(Data records)

__________________________________________________

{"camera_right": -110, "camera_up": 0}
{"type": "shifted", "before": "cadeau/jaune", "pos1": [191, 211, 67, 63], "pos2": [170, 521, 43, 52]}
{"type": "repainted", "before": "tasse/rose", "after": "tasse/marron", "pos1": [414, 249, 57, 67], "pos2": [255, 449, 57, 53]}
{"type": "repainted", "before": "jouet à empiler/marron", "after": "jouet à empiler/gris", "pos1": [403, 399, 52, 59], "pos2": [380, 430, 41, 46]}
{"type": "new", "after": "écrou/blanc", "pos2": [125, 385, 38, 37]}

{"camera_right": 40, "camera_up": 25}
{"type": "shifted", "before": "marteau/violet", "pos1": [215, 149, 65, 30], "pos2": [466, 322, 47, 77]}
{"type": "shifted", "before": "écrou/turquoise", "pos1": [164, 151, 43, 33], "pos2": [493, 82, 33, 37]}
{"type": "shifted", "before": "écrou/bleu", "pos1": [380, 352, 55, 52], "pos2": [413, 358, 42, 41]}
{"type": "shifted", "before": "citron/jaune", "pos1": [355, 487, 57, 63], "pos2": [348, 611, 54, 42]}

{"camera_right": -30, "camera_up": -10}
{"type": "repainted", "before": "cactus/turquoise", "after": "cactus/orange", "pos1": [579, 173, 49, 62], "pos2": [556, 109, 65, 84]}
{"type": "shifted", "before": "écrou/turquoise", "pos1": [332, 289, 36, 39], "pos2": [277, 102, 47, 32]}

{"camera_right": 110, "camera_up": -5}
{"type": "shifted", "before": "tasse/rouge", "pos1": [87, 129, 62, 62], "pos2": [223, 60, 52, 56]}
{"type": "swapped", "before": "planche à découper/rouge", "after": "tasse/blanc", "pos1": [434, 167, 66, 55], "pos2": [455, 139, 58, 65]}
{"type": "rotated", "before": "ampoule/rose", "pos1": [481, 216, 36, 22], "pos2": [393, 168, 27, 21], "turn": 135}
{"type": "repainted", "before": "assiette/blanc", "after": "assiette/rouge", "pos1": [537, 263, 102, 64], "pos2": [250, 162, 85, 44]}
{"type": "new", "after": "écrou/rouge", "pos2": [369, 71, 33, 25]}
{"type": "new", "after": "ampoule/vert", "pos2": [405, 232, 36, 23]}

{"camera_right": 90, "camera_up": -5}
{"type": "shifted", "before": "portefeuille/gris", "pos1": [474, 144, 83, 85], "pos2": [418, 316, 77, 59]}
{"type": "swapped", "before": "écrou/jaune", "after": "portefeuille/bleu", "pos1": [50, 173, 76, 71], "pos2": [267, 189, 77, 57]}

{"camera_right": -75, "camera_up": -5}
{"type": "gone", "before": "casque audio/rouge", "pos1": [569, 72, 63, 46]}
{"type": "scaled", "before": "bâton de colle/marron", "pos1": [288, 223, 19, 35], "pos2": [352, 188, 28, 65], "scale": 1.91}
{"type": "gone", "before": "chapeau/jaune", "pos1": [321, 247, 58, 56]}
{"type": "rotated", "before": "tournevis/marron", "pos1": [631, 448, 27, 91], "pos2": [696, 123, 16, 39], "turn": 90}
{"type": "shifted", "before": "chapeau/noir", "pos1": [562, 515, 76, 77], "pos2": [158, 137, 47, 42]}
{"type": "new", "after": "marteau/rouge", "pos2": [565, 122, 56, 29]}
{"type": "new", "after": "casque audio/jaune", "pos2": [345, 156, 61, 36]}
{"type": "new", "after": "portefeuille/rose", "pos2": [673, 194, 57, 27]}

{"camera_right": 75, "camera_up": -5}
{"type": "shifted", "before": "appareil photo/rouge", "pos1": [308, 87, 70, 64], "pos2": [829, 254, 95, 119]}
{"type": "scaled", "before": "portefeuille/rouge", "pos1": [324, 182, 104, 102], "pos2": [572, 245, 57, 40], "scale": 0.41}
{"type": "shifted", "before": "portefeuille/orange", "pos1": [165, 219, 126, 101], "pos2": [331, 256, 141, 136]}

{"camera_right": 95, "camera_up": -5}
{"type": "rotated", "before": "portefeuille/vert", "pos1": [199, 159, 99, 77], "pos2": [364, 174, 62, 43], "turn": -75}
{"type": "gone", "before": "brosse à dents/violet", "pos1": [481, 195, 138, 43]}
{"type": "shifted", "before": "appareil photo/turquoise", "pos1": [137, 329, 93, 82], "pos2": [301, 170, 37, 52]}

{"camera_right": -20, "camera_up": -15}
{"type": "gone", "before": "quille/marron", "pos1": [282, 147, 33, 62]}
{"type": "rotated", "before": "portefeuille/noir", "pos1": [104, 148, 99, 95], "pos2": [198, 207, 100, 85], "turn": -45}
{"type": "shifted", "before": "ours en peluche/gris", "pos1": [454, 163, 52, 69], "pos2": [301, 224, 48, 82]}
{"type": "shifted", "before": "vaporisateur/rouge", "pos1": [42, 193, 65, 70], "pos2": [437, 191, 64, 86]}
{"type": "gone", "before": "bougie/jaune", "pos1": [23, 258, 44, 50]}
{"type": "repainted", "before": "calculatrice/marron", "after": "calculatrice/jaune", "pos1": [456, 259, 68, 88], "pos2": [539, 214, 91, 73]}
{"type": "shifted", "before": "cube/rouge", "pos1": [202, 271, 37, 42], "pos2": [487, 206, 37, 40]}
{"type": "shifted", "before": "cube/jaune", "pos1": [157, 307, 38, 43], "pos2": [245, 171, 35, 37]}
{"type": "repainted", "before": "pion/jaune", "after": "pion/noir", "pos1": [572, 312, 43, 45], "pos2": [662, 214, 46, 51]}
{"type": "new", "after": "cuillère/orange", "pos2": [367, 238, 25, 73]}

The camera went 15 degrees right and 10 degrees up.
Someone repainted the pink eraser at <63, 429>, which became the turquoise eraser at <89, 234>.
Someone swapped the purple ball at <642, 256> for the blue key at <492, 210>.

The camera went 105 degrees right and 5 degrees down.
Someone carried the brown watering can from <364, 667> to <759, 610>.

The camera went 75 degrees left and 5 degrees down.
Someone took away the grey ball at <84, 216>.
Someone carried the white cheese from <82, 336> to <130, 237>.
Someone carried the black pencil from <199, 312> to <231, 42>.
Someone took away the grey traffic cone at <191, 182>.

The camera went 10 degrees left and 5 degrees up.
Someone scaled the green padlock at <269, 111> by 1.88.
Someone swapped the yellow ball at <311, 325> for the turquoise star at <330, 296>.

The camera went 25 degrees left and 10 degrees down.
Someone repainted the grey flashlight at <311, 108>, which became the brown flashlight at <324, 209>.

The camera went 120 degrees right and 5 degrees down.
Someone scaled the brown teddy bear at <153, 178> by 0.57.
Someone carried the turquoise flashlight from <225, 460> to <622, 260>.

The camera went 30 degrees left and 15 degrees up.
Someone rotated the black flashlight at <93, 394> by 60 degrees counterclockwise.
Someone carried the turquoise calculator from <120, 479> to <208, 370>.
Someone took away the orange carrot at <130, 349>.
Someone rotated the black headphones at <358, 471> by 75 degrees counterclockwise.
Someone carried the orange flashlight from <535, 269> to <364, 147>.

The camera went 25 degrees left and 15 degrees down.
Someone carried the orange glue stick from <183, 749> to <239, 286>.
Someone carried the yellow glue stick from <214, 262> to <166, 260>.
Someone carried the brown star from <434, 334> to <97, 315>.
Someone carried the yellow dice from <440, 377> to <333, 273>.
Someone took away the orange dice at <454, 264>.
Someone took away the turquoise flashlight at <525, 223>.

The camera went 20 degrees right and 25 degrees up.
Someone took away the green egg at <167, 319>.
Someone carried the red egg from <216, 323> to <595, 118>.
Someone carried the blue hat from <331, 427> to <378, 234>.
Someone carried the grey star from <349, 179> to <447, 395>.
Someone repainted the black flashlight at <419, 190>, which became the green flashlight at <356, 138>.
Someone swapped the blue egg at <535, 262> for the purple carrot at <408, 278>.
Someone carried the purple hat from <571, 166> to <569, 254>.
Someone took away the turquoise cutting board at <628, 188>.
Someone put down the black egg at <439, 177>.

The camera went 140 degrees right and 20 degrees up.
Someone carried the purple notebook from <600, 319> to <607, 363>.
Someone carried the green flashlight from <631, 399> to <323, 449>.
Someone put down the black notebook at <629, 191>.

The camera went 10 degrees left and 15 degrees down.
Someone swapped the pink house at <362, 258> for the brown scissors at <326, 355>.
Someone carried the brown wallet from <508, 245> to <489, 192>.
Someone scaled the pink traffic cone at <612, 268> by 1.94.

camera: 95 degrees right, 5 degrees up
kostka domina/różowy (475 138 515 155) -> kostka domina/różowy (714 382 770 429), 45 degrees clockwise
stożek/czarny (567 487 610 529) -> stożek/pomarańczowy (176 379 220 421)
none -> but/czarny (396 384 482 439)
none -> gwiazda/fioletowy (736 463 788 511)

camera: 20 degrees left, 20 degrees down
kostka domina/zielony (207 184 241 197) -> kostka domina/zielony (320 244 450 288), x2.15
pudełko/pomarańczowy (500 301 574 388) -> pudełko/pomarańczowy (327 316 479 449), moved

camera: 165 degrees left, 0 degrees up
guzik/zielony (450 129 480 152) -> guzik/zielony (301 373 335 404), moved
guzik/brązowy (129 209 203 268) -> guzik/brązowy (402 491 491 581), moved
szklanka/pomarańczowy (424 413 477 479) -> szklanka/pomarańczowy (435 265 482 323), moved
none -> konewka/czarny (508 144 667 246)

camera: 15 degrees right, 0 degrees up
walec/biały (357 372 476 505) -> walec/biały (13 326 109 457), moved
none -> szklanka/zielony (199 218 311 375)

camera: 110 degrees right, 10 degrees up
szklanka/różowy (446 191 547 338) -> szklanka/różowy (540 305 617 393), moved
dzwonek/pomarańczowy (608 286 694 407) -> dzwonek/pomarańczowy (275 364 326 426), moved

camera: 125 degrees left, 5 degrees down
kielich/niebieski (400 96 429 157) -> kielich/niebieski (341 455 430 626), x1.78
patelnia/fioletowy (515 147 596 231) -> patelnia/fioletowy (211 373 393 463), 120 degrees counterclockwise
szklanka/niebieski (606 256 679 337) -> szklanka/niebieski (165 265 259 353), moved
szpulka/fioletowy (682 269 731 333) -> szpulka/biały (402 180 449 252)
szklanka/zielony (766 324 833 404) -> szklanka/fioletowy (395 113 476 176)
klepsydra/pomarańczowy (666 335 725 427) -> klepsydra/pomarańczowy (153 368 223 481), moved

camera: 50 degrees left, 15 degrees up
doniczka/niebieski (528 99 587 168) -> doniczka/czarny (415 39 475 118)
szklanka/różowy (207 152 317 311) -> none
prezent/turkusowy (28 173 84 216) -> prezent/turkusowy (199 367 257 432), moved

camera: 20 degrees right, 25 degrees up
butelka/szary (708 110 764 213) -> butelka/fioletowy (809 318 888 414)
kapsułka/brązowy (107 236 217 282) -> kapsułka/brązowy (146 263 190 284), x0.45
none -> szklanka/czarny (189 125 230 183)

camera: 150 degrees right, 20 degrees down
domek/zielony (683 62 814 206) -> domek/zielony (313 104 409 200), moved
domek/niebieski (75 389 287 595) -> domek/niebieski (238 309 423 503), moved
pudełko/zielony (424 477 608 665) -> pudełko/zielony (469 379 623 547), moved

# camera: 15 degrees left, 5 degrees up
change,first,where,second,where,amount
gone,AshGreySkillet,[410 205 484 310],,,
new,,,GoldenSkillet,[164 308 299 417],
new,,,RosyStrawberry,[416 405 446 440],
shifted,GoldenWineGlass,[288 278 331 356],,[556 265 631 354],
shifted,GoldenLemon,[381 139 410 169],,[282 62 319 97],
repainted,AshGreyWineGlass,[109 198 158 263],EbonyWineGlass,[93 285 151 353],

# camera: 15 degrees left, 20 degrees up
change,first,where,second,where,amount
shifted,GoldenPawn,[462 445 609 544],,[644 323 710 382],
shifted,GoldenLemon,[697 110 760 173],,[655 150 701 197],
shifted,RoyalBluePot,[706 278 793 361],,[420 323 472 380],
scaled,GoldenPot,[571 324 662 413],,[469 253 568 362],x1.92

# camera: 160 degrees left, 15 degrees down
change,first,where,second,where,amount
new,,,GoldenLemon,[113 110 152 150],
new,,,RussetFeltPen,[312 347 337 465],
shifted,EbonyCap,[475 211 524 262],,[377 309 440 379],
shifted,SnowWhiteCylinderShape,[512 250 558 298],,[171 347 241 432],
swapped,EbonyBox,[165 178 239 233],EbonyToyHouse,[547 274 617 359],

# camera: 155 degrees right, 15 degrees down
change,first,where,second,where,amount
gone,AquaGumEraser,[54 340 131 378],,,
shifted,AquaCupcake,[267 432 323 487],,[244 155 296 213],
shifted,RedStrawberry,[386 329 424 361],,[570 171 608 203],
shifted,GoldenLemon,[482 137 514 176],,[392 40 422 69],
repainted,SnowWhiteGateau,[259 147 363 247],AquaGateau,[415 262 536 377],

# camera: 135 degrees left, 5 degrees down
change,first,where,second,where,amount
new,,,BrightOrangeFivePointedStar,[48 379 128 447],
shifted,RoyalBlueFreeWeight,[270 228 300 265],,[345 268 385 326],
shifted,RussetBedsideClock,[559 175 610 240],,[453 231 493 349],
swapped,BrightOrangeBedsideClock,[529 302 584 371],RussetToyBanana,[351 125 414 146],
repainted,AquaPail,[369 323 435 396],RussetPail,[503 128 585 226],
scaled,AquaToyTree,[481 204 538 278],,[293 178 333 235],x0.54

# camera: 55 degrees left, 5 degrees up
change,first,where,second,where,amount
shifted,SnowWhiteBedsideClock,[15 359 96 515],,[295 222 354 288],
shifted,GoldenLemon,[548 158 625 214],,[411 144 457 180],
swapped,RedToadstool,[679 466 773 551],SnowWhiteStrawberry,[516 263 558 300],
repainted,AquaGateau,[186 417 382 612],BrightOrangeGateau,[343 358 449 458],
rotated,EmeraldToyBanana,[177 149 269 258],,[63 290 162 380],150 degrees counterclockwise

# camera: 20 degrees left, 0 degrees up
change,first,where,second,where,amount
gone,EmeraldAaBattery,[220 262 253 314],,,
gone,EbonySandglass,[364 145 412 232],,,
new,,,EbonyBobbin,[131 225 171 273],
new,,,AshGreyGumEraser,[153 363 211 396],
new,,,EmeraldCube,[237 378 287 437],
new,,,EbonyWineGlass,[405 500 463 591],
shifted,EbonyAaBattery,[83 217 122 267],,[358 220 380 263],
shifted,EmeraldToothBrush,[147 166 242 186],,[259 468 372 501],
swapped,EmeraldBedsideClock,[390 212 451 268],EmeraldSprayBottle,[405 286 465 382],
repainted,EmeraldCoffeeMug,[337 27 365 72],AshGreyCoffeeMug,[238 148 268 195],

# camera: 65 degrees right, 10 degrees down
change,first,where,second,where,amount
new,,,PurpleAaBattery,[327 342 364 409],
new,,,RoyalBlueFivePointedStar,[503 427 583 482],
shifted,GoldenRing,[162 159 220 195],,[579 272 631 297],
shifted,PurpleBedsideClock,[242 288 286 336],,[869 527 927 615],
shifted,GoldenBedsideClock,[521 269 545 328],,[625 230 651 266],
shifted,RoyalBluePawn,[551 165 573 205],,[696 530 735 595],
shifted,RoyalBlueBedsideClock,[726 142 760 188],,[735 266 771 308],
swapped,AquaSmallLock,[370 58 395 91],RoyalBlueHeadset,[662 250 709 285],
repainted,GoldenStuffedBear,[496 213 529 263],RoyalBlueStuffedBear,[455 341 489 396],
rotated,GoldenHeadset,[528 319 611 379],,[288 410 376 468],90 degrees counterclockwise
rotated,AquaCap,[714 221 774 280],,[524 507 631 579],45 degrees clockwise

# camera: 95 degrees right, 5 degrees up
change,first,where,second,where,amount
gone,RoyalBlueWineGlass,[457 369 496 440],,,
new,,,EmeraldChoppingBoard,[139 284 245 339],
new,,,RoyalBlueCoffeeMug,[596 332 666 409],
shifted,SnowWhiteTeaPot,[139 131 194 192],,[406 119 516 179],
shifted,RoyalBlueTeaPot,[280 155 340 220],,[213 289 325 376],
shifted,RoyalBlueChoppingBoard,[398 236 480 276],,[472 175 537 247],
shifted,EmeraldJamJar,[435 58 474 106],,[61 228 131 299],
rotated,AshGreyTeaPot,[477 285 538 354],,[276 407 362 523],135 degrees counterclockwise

__________________________________________________

» **What is being asked**:
Report, for the data above, every line in which the string "biały" appears.

» **Exercise output**:
walec/biały (357 372 476 505) -> walec/biały (13 326 109 457), moved
szpulka/fioletowy (682 269 731 333) -> szpulka/biały (402 180 449 252)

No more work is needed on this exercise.